Description of the task:
The answer should consist of each line from the data below that includes "DRIVER".

[Opening Working data section]

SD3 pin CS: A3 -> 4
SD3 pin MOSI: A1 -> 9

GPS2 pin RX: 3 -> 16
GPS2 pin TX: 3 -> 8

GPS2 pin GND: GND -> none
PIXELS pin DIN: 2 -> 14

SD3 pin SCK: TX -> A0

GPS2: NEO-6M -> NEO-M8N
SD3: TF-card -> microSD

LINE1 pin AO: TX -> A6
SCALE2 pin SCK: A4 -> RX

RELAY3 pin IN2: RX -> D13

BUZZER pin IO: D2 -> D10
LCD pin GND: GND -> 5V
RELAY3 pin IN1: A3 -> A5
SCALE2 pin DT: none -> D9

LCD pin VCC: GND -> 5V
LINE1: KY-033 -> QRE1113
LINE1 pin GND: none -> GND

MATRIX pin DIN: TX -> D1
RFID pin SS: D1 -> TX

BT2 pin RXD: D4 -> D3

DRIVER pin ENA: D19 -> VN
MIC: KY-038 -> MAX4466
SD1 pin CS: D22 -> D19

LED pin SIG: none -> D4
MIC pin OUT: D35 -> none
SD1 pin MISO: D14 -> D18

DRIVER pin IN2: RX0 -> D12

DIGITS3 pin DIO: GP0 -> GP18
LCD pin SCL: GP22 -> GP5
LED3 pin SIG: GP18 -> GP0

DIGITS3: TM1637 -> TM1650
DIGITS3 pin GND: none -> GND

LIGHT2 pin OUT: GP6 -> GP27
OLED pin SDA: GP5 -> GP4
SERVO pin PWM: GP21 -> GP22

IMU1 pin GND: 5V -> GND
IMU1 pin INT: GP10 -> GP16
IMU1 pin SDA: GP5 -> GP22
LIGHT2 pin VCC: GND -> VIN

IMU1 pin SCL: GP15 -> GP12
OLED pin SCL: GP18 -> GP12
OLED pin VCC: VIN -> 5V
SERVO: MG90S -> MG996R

[Closing Working data section]

Answer below:
DRIVER pin ENA: D19 -> VN
DRIVER pin IN2: RX0 -> D12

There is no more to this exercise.